» **Entries supplied**:
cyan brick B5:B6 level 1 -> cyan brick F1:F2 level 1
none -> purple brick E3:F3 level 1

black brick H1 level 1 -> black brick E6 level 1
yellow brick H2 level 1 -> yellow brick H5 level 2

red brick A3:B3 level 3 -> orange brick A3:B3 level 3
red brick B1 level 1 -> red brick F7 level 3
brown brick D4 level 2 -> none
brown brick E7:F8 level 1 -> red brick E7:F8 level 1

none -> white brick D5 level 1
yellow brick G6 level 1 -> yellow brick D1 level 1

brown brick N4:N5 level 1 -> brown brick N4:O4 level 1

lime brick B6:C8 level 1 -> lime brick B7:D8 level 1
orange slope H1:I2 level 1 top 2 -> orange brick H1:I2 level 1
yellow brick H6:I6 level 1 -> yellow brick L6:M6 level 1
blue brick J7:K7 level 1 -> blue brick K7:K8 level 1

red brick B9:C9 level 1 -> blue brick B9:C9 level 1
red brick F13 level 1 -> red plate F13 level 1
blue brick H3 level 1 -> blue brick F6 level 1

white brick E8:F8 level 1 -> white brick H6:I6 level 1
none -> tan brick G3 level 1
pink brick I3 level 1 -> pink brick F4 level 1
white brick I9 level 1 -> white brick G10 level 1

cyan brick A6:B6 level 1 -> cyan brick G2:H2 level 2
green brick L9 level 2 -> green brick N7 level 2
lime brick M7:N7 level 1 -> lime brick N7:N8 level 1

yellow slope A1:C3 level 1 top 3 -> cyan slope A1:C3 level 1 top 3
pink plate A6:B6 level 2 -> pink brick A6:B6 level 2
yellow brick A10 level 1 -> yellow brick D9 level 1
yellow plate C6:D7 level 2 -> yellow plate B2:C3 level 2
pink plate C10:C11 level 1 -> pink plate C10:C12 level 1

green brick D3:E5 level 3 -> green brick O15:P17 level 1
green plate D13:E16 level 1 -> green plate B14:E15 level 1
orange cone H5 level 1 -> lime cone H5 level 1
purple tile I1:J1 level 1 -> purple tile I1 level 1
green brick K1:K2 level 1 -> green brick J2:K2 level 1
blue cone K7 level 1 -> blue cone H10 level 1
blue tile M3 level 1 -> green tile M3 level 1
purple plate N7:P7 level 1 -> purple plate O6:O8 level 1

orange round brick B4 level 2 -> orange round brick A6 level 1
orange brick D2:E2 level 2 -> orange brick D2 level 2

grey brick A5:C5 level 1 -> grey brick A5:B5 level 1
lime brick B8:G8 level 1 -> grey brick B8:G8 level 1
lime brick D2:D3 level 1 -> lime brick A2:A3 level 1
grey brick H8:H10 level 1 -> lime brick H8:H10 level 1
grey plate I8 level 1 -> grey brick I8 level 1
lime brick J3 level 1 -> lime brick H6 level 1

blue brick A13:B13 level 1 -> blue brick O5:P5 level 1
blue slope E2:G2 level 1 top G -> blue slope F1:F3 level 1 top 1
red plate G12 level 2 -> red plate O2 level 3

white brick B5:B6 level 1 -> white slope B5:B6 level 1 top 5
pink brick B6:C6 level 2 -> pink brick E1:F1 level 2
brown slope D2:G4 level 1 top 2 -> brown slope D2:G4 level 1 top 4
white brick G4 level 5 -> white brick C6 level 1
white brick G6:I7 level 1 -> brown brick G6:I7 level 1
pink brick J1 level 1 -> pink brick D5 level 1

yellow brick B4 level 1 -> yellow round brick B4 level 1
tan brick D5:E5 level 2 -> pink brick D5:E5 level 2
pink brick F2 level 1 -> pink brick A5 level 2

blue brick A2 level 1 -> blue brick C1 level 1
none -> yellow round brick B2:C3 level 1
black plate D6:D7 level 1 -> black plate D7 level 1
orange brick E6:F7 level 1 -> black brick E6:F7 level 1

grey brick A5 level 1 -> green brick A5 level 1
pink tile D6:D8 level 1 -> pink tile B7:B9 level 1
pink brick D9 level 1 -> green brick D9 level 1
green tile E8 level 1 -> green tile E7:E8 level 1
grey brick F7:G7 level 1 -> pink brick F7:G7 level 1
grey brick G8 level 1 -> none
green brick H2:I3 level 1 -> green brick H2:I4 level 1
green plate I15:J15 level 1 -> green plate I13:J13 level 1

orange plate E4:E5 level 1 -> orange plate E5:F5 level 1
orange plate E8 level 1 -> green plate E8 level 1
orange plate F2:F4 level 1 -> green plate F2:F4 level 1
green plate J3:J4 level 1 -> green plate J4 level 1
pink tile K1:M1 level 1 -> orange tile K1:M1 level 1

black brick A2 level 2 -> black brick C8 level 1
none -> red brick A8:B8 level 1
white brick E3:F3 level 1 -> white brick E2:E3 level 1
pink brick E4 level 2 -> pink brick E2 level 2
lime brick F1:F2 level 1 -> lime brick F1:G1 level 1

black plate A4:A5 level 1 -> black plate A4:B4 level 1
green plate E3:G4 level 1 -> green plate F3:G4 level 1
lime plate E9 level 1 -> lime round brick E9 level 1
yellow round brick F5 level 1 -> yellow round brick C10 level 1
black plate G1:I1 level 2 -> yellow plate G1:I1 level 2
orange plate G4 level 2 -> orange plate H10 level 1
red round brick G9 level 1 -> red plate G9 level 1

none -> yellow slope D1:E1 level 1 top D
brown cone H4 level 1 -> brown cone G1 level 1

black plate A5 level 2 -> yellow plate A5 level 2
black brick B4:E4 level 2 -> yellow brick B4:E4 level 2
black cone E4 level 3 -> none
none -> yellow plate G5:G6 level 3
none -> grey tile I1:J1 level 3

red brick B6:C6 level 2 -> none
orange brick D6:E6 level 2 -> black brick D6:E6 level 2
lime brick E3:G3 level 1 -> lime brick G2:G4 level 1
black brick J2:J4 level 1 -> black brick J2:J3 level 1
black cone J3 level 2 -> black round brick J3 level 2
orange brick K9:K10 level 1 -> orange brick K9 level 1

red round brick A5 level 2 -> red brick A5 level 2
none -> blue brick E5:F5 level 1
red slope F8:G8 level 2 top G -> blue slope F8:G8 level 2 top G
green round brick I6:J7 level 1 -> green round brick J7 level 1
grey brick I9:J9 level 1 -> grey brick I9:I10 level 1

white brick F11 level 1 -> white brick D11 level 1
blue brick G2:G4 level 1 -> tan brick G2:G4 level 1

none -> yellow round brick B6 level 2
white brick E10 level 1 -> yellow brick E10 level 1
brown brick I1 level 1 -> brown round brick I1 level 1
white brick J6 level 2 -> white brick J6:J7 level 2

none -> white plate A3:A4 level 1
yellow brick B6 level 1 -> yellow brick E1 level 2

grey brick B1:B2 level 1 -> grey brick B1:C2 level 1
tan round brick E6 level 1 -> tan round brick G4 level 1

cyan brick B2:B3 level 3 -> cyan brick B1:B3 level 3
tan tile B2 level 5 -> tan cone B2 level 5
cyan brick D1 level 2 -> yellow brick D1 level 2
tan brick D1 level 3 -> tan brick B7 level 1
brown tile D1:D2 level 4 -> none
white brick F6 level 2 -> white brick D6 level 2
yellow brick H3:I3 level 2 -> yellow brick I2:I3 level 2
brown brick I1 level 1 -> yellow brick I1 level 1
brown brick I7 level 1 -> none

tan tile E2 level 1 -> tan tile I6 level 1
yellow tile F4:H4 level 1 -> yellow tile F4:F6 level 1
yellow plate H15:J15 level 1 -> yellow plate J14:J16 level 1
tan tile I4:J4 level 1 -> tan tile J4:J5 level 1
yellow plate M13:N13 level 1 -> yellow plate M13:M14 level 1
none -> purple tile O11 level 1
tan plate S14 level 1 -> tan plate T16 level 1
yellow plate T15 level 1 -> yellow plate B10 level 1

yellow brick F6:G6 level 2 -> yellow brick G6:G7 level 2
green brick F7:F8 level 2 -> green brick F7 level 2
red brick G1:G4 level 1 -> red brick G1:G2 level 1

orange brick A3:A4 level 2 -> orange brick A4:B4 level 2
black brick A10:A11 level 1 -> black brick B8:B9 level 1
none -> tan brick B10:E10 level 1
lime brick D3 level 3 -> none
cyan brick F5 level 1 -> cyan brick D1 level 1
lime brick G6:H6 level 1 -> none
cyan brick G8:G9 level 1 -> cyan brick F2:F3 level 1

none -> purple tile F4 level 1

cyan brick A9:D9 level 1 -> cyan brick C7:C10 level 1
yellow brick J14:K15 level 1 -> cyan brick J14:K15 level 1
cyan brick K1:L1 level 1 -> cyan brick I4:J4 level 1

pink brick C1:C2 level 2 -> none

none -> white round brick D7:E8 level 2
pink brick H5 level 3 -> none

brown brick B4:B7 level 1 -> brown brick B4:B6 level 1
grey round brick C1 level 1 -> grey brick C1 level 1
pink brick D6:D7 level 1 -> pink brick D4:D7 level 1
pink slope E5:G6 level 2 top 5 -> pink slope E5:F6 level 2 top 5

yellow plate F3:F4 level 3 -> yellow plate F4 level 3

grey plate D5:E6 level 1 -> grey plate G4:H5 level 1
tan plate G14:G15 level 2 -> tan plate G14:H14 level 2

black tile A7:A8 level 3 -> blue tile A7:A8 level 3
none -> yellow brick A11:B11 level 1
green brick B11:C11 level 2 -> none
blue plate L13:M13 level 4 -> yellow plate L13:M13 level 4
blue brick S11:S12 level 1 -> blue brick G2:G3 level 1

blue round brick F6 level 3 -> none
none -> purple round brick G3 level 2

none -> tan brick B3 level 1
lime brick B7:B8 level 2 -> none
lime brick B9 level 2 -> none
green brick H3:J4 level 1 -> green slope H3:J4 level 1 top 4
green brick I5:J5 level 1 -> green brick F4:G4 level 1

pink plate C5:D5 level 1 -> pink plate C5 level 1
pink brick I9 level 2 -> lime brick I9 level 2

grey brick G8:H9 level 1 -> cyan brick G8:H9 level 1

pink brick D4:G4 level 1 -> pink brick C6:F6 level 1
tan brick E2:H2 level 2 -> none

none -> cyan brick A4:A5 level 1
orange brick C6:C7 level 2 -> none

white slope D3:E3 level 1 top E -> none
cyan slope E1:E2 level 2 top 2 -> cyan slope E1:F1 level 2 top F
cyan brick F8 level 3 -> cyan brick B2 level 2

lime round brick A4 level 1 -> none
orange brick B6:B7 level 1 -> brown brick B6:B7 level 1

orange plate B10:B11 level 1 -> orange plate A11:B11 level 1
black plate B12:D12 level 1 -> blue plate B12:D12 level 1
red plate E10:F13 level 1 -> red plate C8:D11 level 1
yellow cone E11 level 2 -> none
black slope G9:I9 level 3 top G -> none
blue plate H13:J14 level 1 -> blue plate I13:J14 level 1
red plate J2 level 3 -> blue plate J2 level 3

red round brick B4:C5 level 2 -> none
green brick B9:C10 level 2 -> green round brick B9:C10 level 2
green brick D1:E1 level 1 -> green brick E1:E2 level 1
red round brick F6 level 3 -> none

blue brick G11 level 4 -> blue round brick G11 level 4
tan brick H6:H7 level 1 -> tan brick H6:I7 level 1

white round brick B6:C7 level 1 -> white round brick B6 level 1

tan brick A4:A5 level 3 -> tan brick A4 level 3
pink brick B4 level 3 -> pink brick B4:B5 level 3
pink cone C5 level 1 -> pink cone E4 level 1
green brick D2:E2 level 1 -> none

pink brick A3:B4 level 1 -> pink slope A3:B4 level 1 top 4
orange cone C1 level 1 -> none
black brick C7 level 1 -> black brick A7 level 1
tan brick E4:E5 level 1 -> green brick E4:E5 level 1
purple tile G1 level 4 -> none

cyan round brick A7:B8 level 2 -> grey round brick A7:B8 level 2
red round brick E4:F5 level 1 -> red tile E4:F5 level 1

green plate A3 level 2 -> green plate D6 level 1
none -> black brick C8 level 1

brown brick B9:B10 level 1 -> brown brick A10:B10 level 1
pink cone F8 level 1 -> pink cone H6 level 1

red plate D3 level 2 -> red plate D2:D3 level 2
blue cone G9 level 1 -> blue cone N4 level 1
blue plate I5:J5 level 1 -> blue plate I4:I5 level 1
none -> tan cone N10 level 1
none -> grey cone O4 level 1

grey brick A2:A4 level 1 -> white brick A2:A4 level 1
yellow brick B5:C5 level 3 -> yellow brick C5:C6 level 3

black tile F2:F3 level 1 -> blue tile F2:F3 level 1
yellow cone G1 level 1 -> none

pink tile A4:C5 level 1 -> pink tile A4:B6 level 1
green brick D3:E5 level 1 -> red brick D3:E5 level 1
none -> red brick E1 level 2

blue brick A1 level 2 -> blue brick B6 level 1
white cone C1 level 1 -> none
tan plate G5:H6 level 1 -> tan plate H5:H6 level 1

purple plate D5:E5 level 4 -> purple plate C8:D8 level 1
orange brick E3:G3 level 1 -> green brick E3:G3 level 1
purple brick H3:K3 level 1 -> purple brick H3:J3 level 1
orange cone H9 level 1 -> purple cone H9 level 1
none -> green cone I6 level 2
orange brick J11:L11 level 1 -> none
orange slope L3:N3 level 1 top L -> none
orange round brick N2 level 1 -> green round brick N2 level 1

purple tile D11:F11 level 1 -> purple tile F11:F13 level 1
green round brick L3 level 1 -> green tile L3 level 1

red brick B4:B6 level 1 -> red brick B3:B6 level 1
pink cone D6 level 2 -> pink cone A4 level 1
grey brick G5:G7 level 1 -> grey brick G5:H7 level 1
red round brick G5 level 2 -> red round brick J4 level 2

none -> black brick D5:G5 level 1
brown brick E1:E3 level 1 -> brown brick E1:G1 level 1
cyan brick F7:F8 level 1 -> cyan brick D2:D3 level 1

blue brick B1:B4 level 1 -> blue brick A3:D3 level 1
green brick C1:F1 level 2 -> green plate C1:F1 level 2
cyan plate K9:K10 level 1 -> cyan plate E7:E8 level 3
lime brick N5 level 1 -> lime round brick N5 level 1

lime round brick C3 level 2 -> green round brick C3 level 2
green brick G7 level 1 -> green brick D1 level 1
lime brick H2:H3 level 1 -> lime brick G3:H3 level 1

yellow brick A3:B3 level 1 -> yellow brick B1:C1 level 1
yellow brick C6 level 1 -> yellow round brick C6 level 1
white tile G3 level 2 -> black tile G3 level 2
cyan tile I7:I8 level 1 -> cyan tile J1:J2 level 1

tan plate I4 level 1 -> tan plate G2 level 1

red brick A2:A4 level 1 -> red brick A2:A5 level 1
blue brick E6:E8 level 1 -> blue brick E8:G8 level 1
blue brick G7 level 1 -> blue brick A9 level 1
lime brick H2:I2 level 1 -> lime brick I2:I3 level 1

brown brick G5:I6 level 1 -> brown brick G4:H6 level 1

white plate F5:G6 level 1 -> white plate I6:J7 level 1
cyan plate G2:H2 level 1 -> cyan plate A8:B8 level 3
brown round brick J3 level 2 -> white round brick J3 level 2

» **Task statement**:
Only lines with the word "purple" count here; copy every one from the records.

» **Task output**:
none -> purple brick E3:F3 level 1
purple tile I1:J1 level 1 -> purple tile I1 level 1
purple plate N7:P7 level 1 -> purple plate O6:O8 level 1
none -> purple tile O11 level 1
none -> purple tile F4 level 1
none -> purple round brick G3 level 2
purple tile G1 level 4 -> none
purple plate D5:E5 level 4 -> purple plate C8:D8 level 1
purple brick H3:K3 level 1 -> purple brick H3:J3 level 1
orange cone H9 level 1 -> purple cone H9 level 1
purple tile D11:F11 level 1 -> purple tile F11:F13 level 1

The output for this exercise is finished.